→ **STUDY MATERIAL**
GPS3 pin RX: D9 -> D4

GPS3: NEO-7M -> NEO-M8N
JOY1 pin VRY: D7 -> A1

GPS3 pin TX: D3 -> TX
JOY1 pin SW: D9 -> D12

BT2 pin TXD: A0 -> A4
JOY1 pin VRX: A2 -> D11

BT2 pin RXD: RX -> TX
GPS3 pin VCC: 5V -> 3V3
---
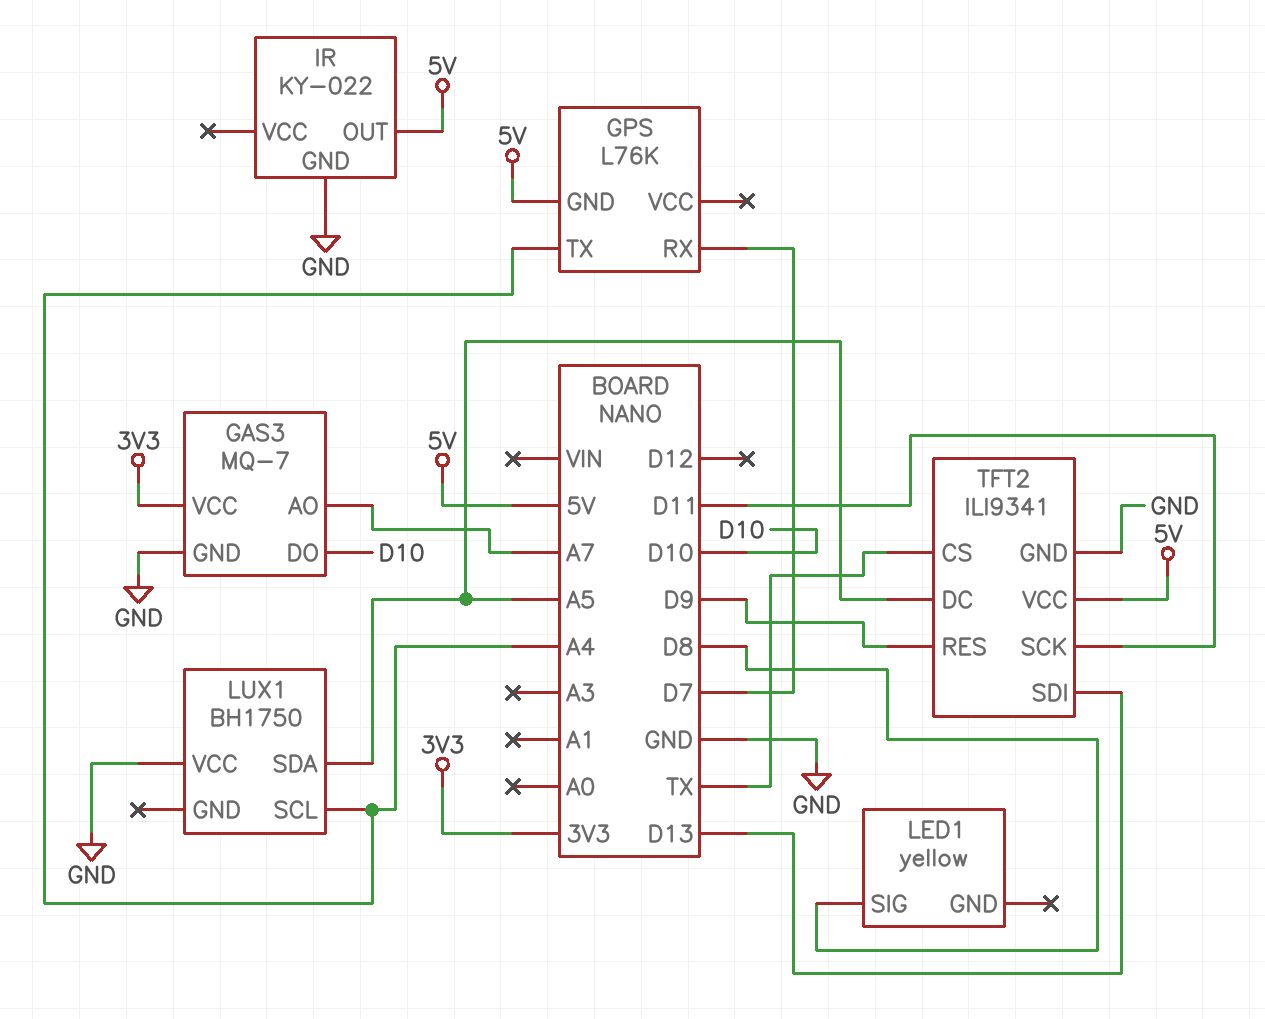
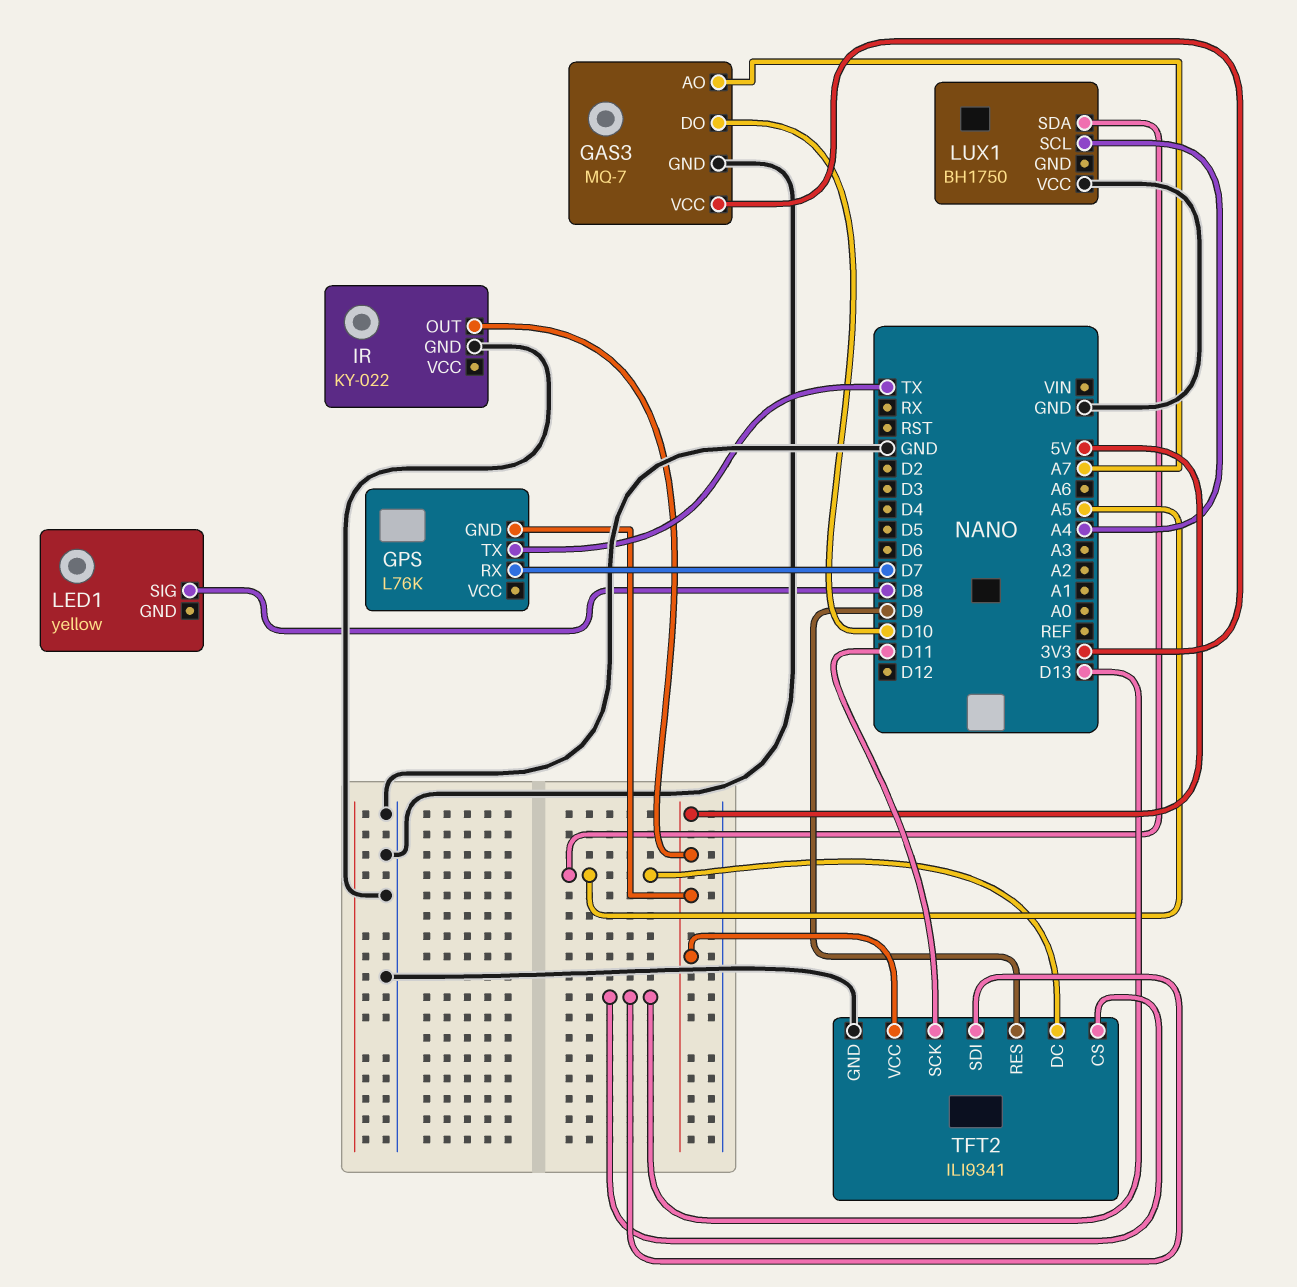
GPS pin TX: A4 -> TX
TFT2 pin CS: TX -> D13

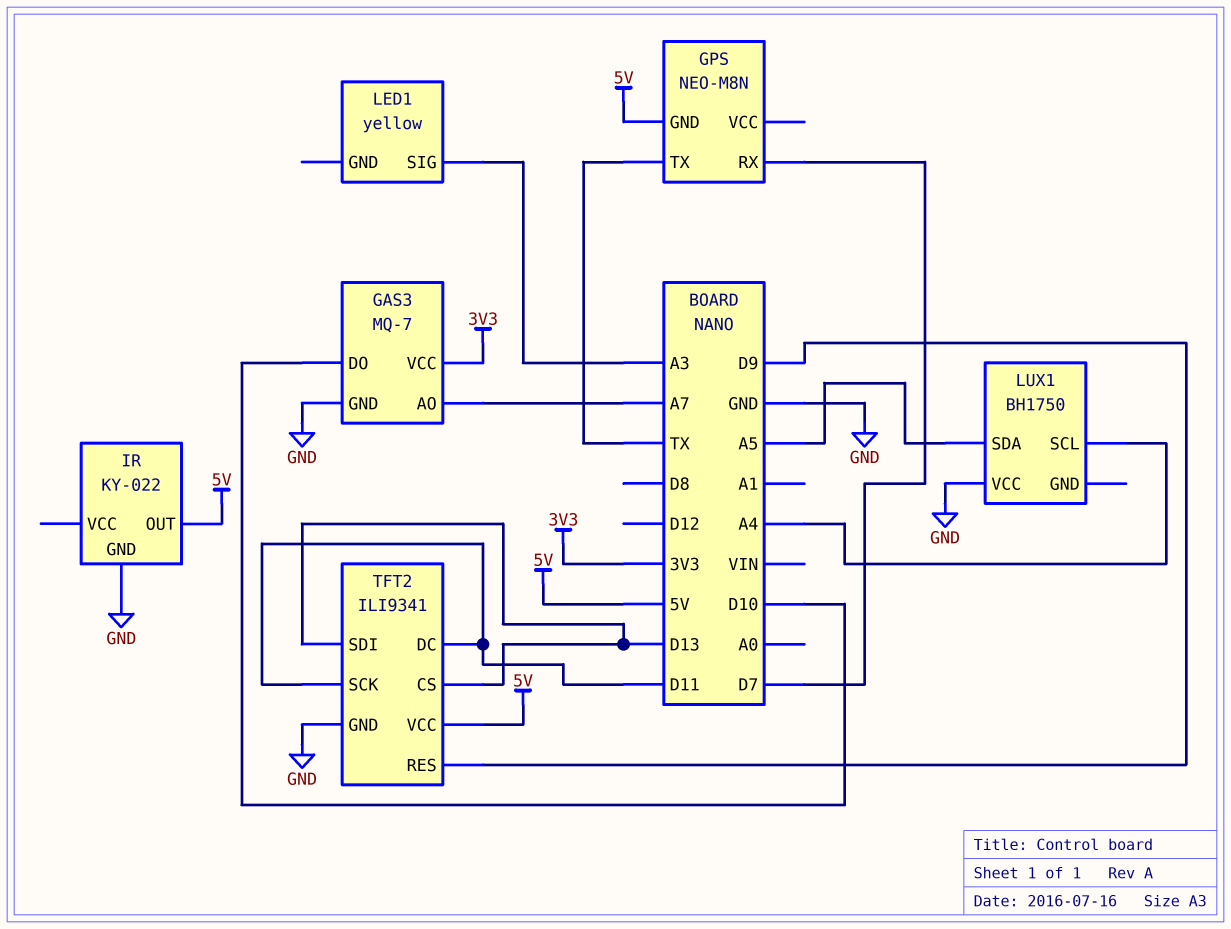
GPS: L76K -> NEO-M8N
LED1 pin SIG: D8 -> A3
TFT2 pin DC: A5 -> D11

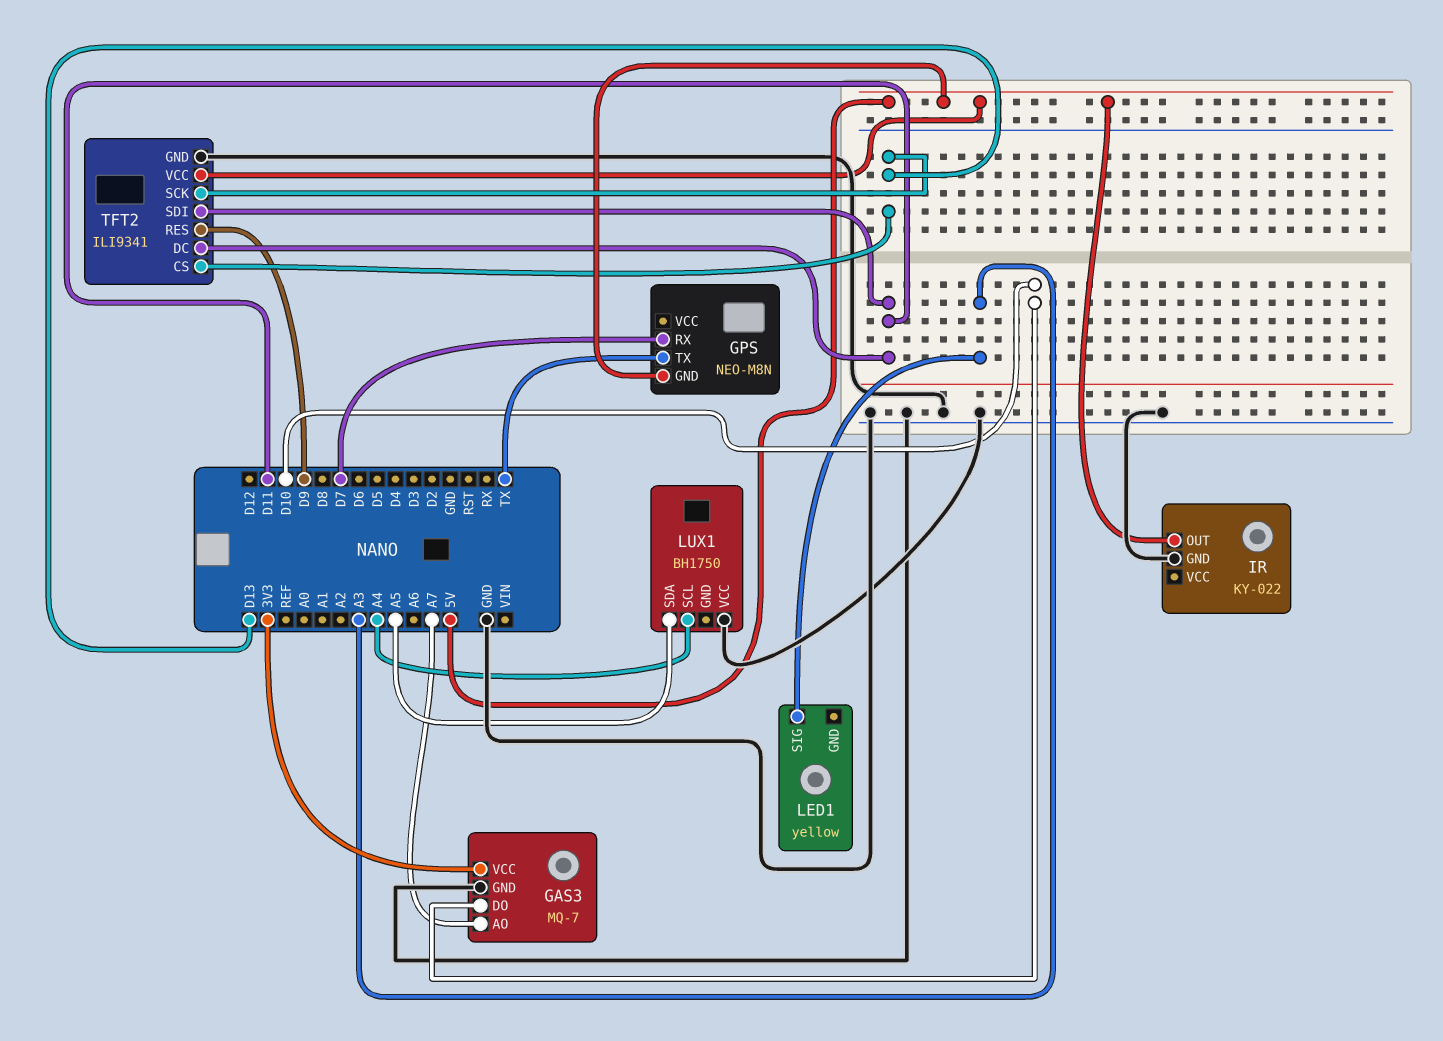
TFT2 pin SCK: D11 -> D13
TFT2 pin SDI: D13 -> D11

→ **TASK GOAL**
Reproduce verbatim only the segment of the listing bounded by the line containing "GPS3 pin RX: D9 -> D4" and the line containing "GPS3 pin VCC: 5V -> 3V3", with both boundary lines included.

→ **RESPONSE BOX**
GPS3 pin RX: D9 -> D4

GPS3: NEO-7M -> NEO-M8N
JOY1 pin VRY: D7 -> A1

GPS3 pin TX: D3 -> TX
JOY1 pin SW: D9 -> D12

BT2 pin TXD: A0 -> A4
JOY1 pin VRX: A2 -> D11

BT2 pin RXD: RX -> TX
GPS3 pin VCC: 5V -> 3V3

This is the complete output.